• [PROBLEM REQUIREMENTS]: Starting at the line below that contains "(205, 140) = (301, 184): yellow", print each line through the end of the records exactly as it appears.

Scene change data:
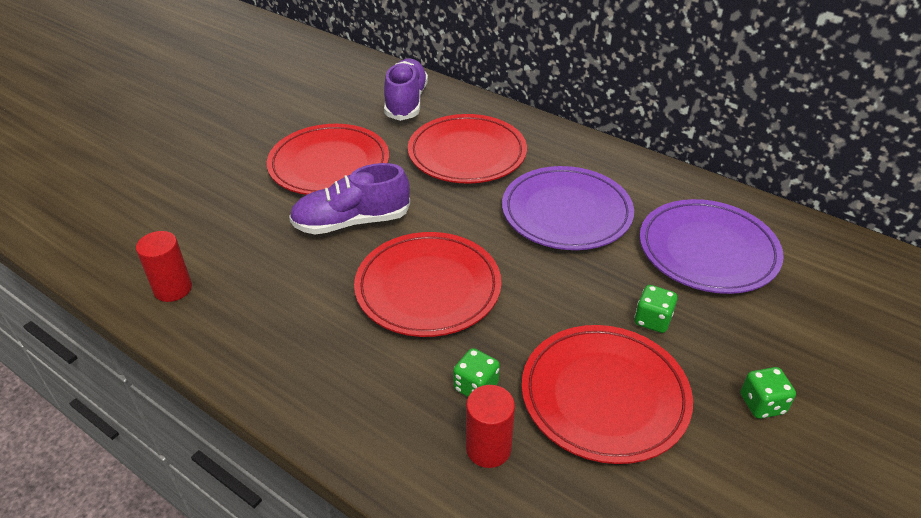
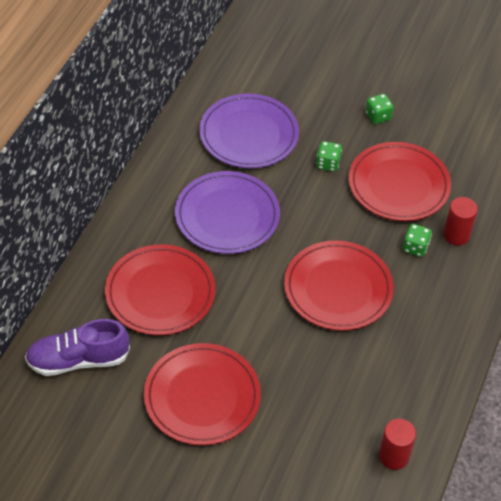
camera: 105 degrees left, 10 degrees up
(352, 222) = (279, 356): purple shoe -> none

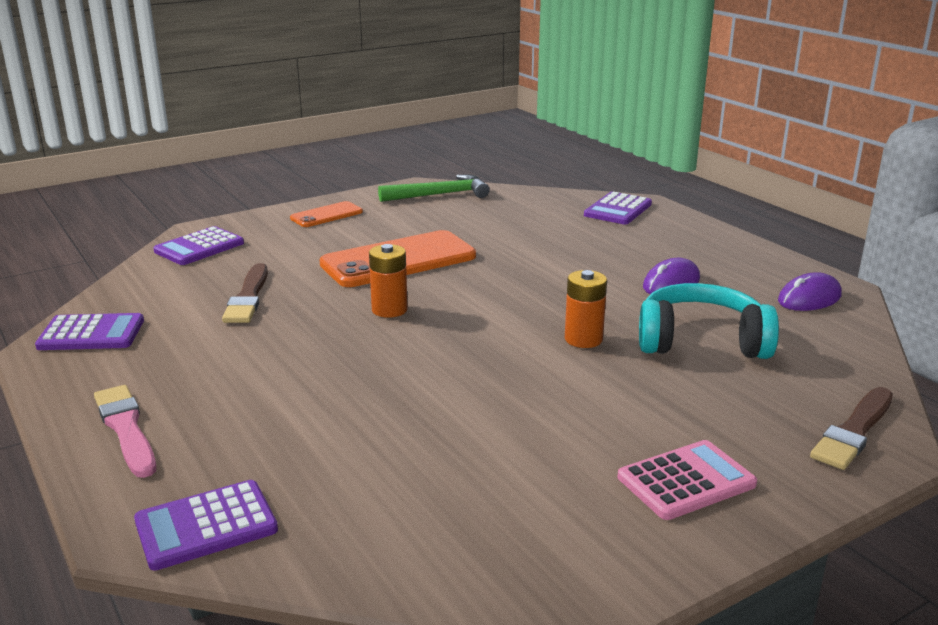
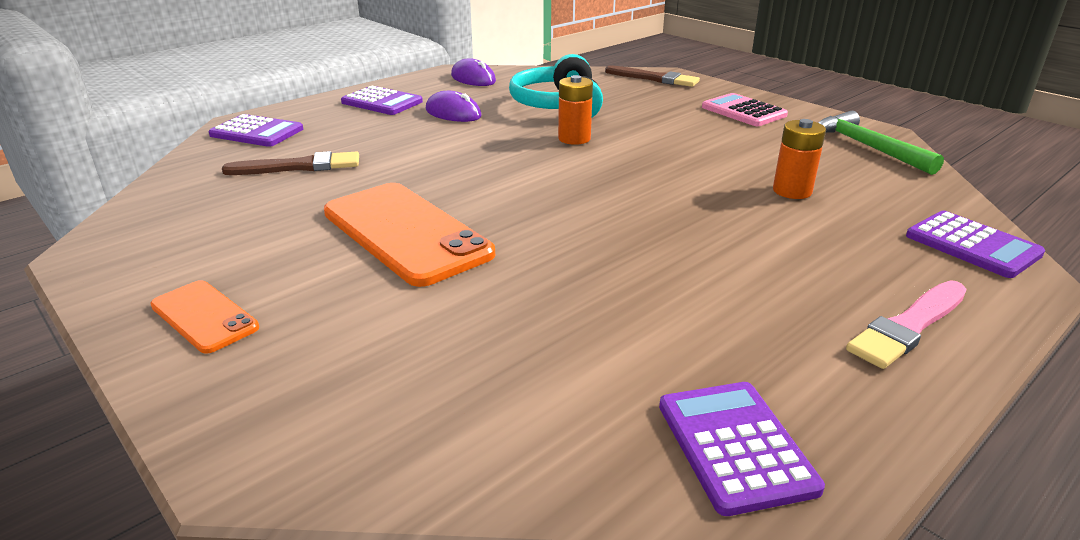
camera: 100 degrees left, 5 degrees up
(199, 247) = (346, 432): purple calculator -> purple calculator (382, 102)
(248, 297) = (549, 322): brown brush -> brown brush (299, 166)
(389, 310) = (550, 221): orange battery -> orange battery (792, 191)
(439, 195) = (146, 232): green hammer -> green hammer (867, 147)

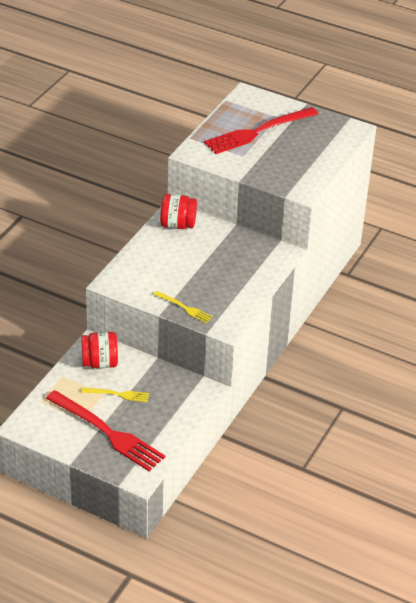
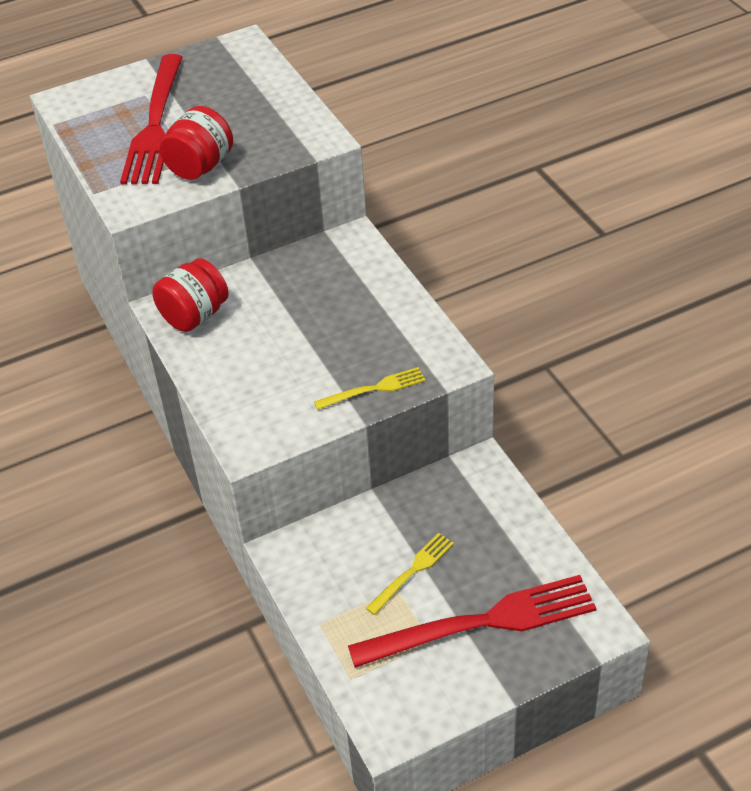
camera: 50 degrees left, 5 degrees up
(100, 363) = (329, 561): red jar -> red jar (200, 166)

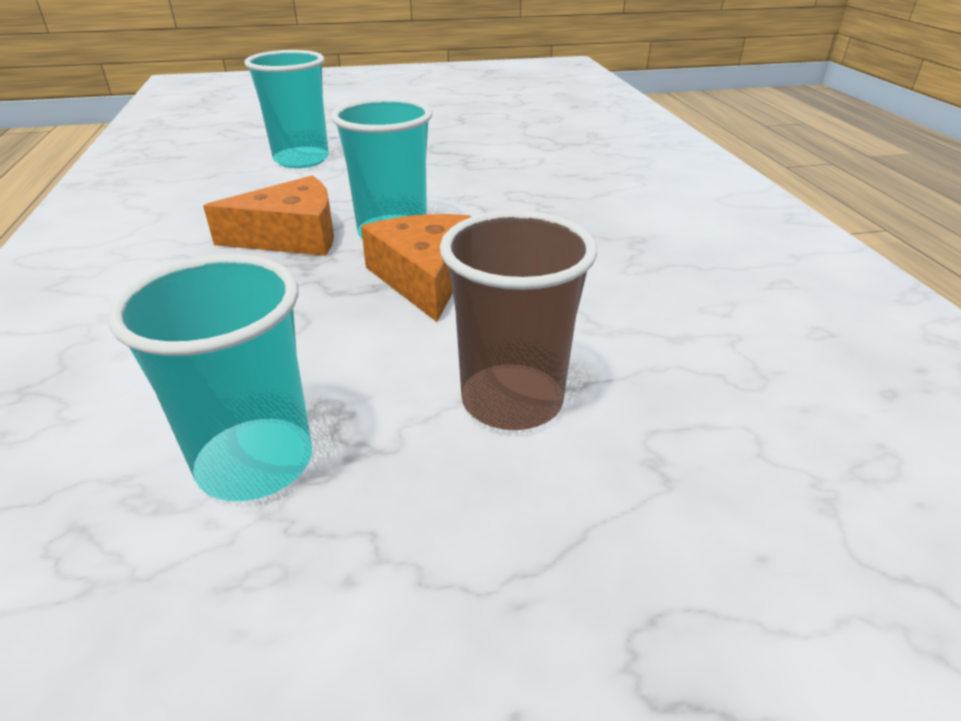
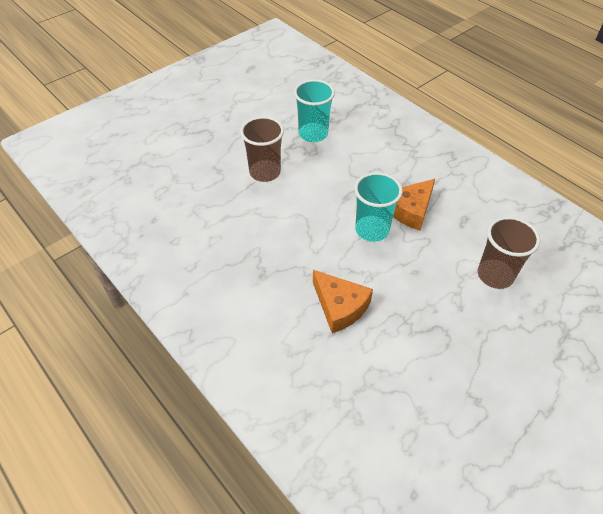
camera: 150 degrees right, 15 degrees up
(301, 160) = (495, 275): turquoise cup -> brown cup
(424, 277) = (333, 209): orange cheese -> orange cheese (340, 307)

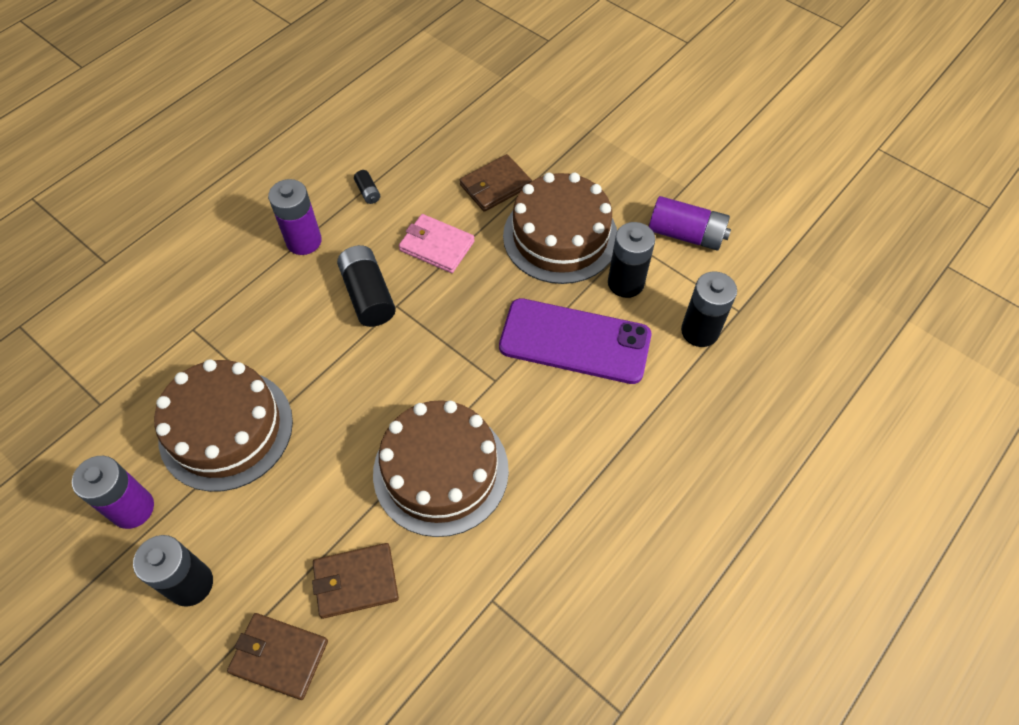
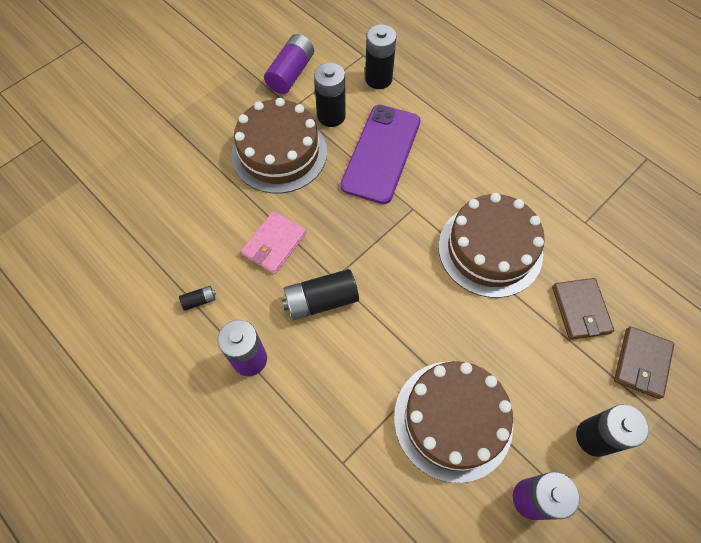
camera: 85 degrees left, 5 degrees up
(495, 186) = (214, 195): brown wallet -> none

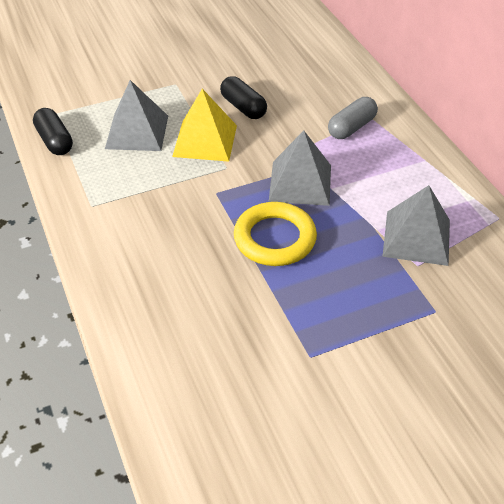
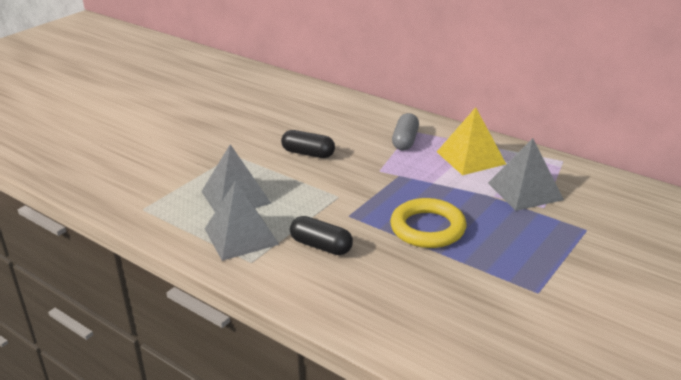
camera: 30 degrees left, 15 degrees down
(54, 141) = (165, 228): black capsule -> black capsule (321, 246)
(205, 140) = (301, 184): yellow pyramid -> yellow pyramid (470, 157)
(300, 183) = (406, 186): grey pyramid -> grey pyramid (241, 236)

• [SOLUTION FOR THIS TASK]:
(205, 140) = (301, 184): yellow pyramid -> yellow pyramid (470, 157)
(300, 183) = (406, 186): grey pyramid -> grey pyramid (241, 236)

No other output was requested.